* Exercise *
Below are the records; copy each line in which "MOSI" can be found.

Extracted records
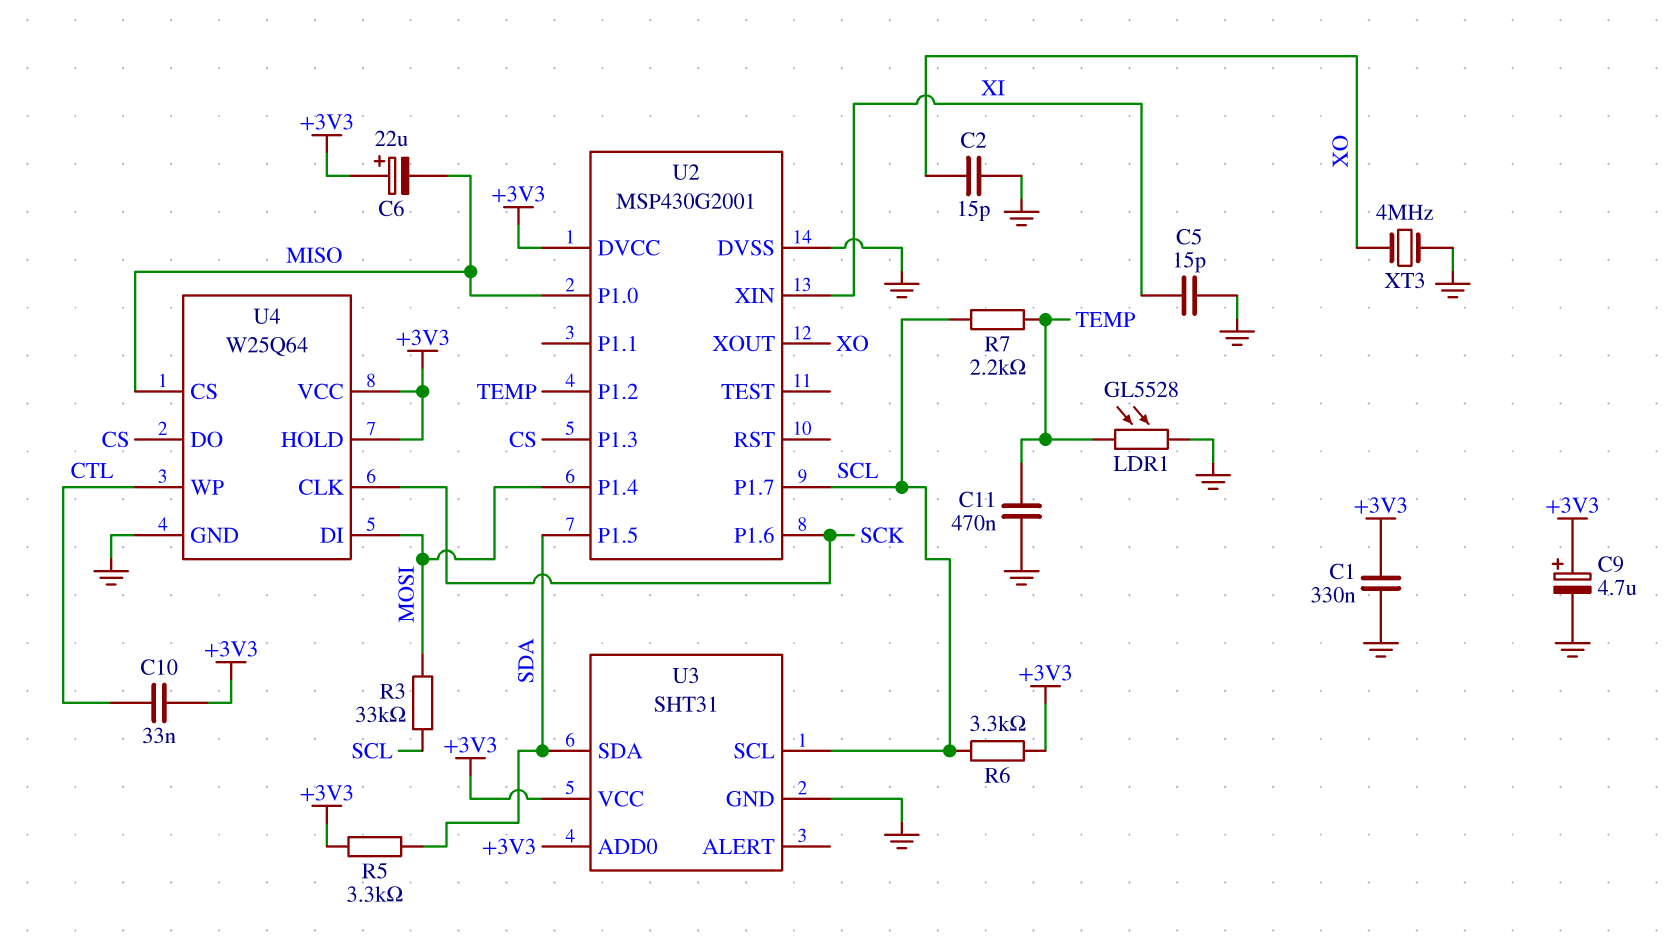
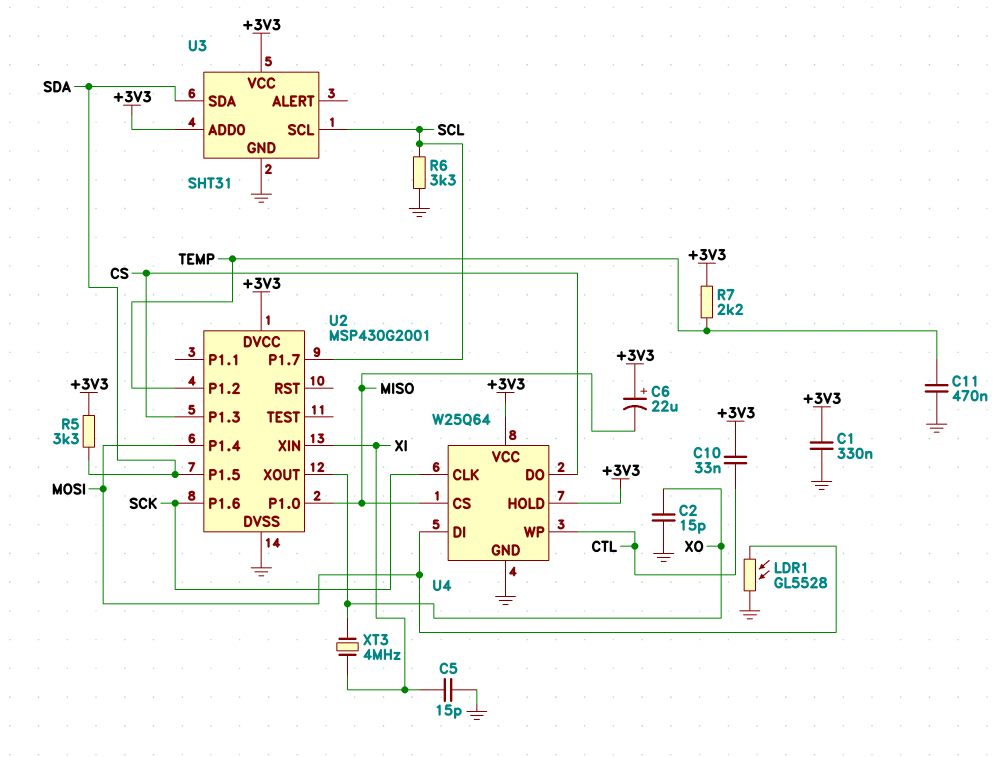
C9: 4.7uF (plus +3V3, minus GND) -> none
LDR1: GL5528 (GND, TEMP) -> GL5528 (GND, MOSI)
R3: 33k (MOSI, SCL) -> none
R6: 3.3k (+3V3, SCL) -> 3.3k (GND, SCL)
R7: 2.2k (SCL, TEMP) -> 2.2k (+3V3, TEMP)
XT3: 4MHz (GND, XO) -> 4MHz (XI, XO)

* Written reply *
LDR1: GL5528 (GND, TEMP) -> GL5528 (GND, MOSI)
R3: 33k (MOSI, SCL) -> none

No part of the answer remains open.